→ YOUR INSTRUCTIONS: Please output the section of the listing below that opens with the line containing "grey calculator: 3 -> 2" and closes with the line containing "yellow cylinder: 2 -> 0", exactly and with nothing else.

→ SOURCE MATERIAL:
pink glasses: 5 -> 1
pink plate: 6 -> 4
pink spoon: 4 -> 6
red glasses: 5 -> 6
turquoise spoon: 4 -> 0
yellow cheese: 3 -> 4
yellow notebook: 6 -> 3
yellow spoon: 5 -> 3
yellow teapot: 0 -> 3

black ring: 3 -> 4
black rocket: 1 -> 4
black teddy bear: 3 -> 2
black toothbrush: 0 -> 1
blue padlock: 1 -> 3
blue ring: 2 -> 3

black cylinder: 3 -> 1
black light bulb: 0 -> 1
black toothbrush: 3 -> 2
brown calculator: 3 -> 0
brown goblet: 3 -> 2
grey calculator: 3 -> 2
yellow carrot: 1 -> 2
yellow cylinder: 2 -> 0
--
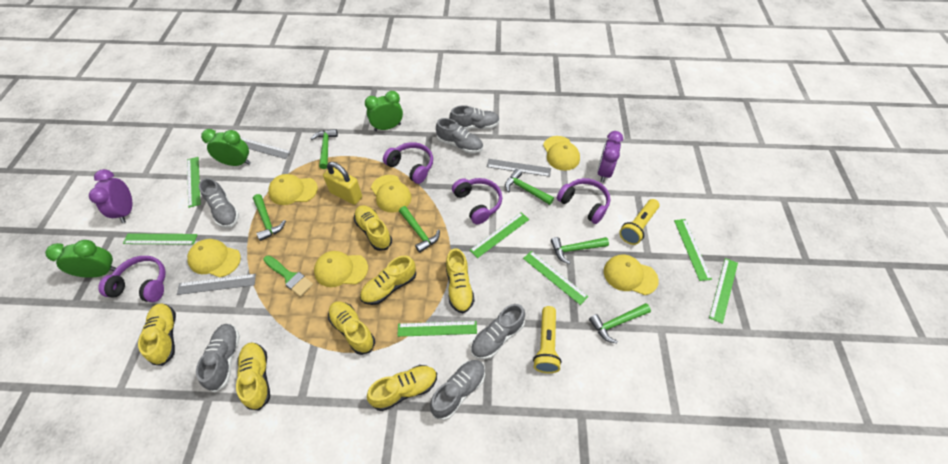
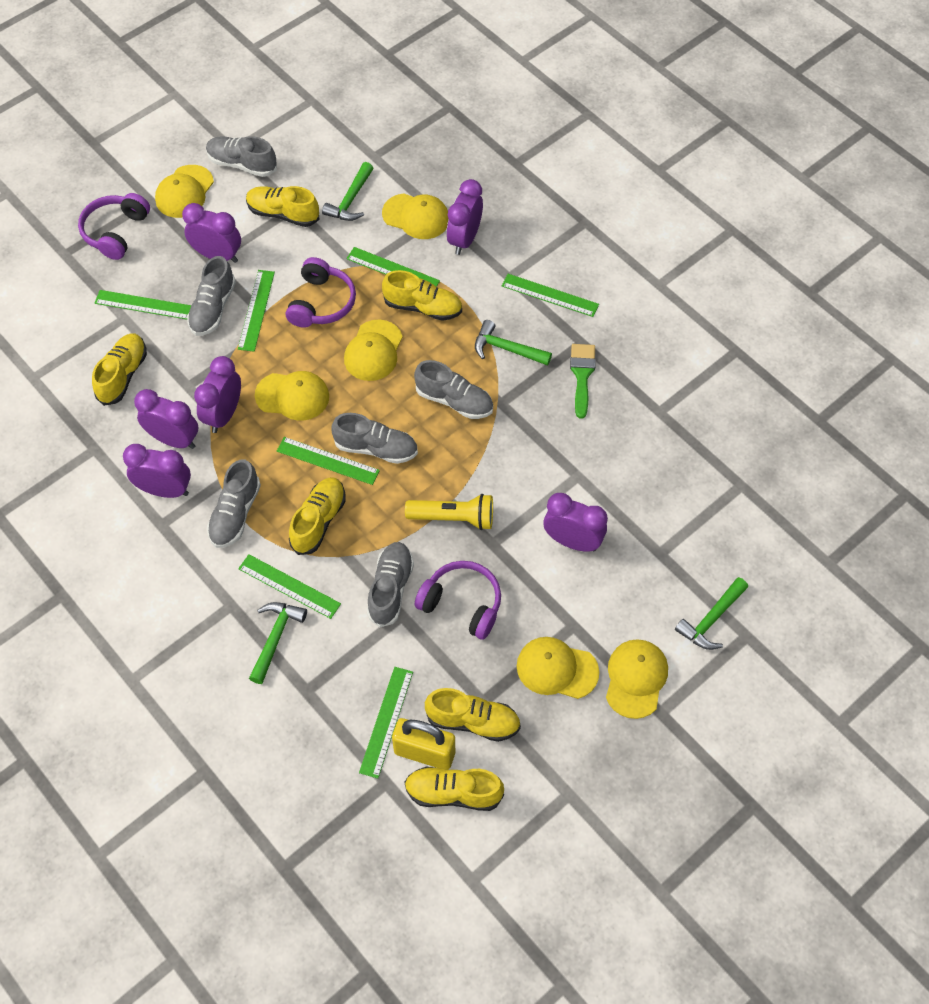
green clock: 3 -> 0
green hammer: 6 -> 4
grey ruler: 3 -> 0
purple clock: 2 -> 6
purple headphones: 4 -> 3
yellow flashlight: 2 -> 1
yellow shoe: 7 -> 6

→ OUTPUT:
grey calculator: 3 -> 2
yellow carrot: 1 -> 2
yellow cylinder: 2 -> 0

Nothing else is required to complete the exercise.